··· Material shown

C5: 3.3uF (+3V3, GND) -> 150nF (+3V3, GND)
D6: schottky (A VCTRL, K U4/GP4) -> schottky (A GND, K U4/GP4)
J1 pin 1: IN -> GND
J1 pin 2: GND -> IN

······
··· Material shown

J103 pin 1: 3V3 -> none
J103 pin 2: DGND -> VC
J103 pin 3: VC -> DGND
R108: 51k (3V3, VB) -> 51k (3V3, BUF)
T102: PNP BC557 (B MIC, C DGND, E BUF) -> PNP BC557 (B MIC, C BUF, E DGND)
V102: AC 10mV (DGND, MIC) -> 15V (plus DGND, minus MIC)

······
··· Material shown

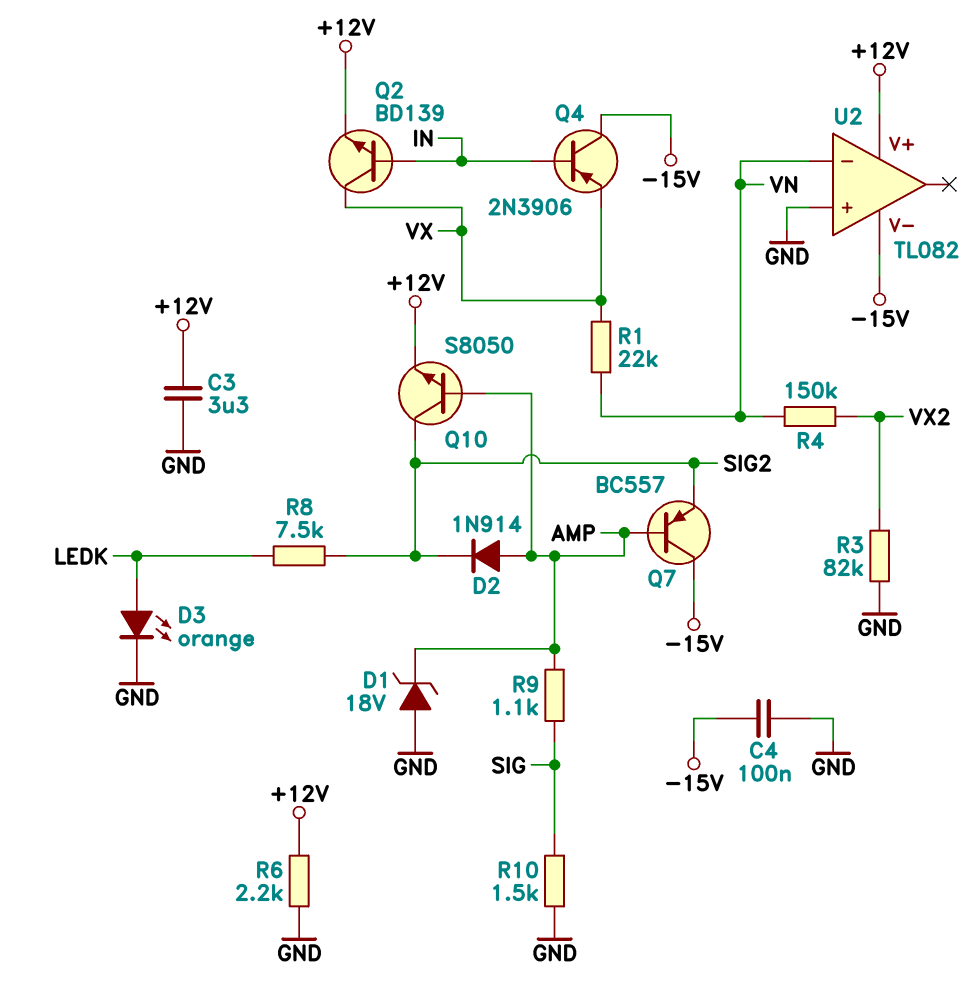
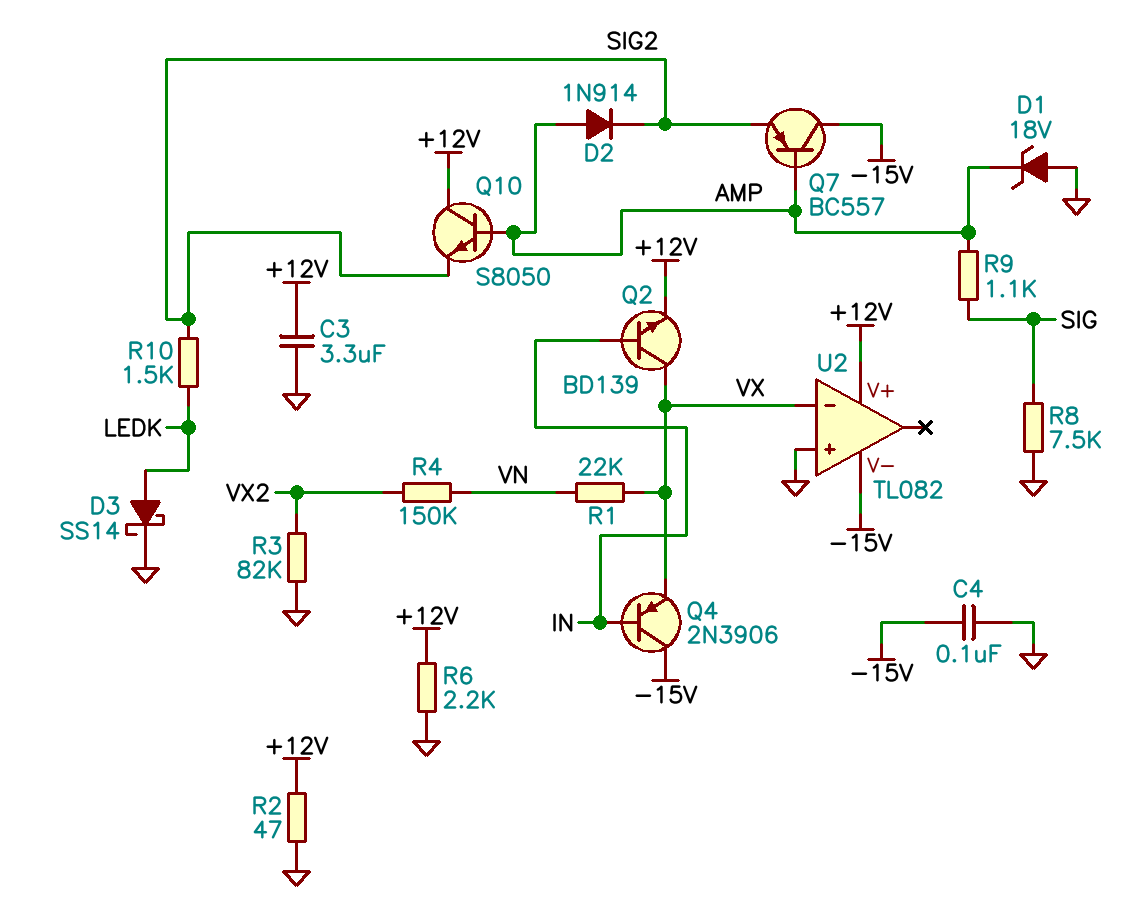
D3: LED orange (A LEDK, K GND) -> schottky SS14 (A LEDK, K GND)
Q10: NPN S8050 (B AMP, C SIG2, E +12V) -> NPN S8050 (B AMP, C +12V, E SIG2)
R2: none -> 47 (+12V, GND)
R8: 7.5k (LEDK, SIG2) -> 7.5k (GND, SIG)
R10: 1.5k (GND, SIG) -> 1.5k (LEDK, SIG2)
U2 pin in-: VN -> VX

······

■ What is needed
All that is wanted is an exact copy of the lines above from the one with "T102: PNP BC557" through the one with "V102: AC 10mV", with both ends included.

■ Answer to this task
T102: PNP BC557 (B MIC, C DGND, E BUF) -> PNP BC557 (B MIC, C BUF, E DGND)
V102: AC 10mV (DGND, MIC) -> 15V (plus DGND, minus MIC)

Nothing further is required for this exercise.